What you return must match the records exactly, except that the pictures are gone.
((
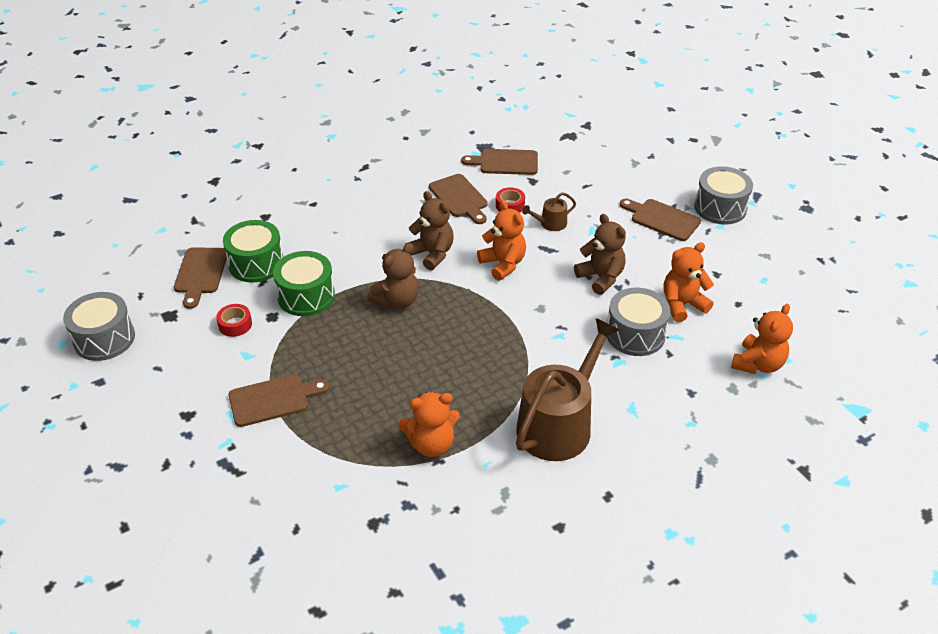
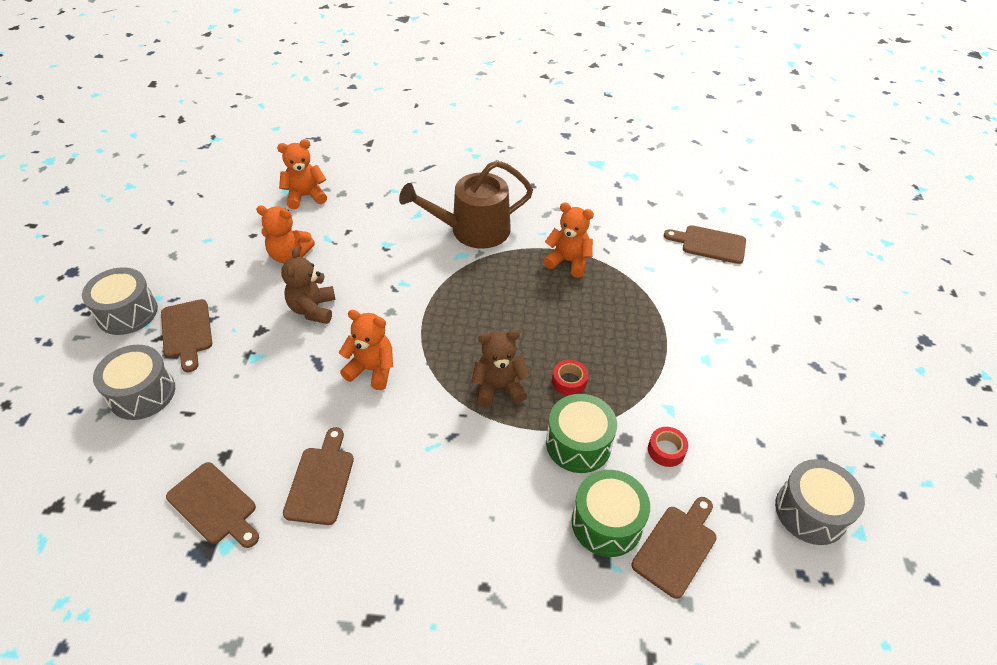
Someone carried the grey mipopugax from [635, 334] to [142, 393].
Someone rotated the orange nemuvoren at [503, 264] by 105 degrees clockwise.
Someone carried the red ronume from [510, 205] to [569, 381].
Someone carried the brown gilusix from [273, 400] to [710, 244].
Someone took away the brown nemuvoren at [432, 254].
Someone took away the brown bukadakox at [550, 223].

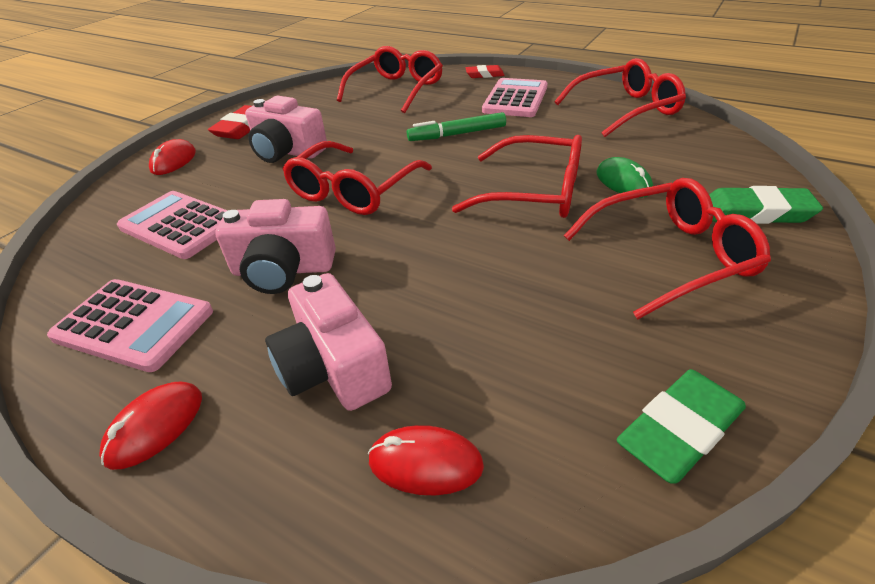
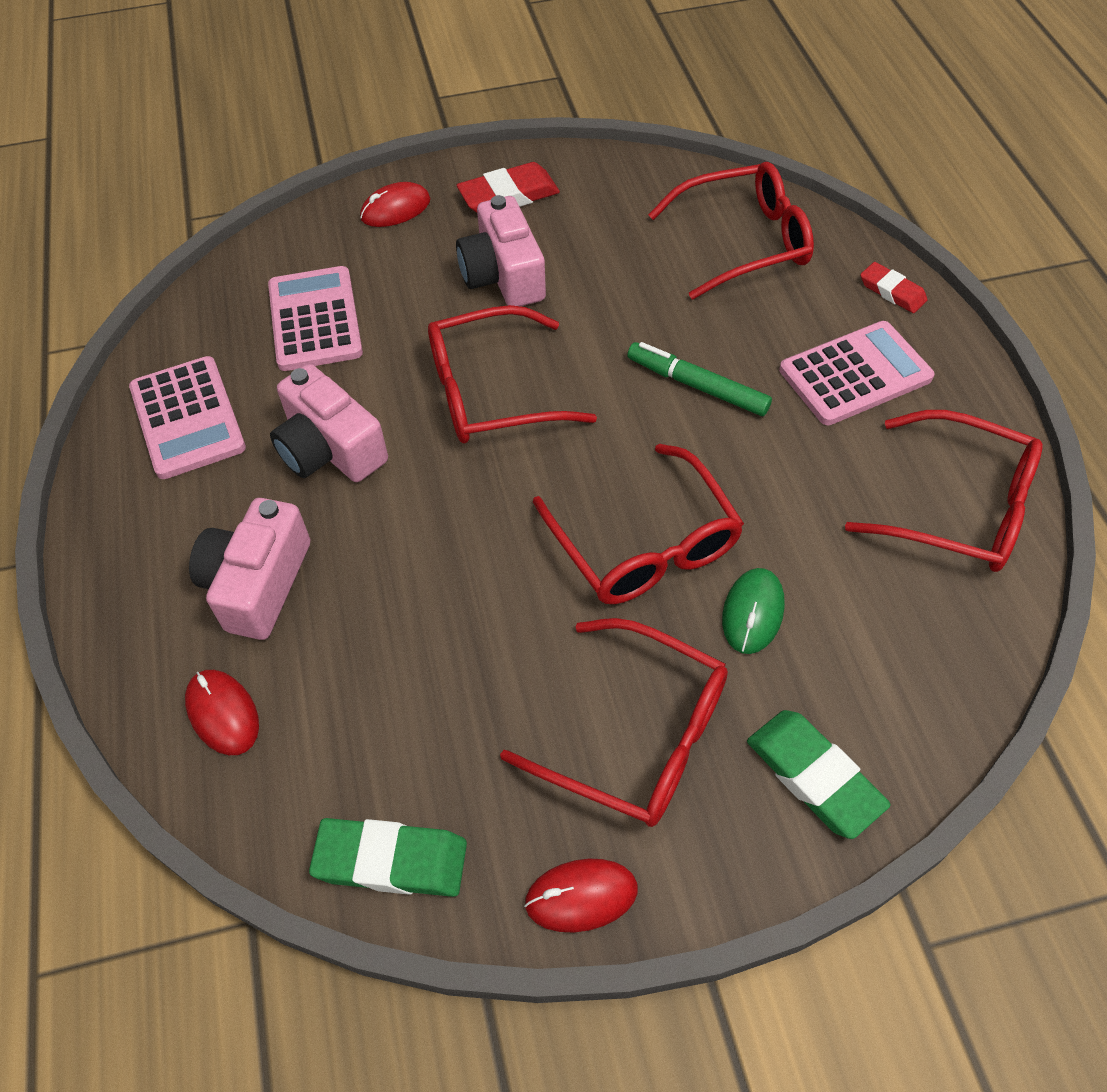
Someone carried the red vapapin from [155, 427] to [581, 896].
))
- REPLY TO THE EXERCISE:
Someone carried the grey mipopugax from [635, 334] to [142, 393].
Someone rotated the orange nemuvoren at [503, 264] by 105 degrees clockwise.
Someone carried the red ronume from [510, 205] to [569, 381].
Someone carried the brown gilusix from [273, 400] to [710, 244].
Someone took away the brown nemuvoren at [432, 254].
Someone took away the brown bukadakox at [550, 223].

Someone carried the red vapapin from [155, 427] to [581, 896].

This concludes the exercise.